(Task directions) What is the count of lines in the data that hold the string "switch"? State the number alone.

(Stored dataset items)
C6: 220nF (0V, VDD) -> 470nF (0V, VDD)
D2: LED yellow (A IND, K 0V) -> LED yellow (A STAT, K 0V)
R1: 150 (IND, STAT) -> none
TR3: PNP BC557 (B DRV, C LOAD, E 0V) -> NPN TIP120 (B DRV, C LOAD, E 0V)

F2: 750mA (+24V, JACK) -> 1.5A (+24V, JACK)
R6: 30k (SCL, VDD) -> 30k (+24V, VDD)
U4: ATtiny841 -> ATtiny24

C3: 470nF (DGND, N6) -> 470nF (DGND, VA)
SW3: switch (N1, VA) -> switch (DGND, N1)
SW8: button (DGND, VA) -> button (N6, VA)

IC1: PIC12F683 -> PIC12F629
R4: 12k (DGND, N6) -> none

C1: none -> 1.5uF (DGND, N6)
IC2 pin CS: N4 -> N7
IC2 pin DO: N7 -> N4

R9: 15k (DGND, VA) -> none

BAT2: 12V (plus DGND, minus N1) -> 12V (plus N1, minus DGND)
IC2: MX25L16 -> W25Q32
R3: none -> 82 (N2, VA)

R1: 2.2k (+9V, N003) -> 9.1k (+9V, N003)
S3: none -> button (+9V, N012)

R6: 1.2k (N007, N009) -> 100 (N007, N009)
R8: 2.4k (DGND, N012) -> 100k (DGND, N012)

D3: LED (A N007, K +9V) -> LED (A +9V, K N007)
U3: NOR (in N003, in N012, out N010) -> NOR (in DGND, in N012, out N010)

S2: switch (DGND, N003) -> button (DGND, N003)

(Result) 2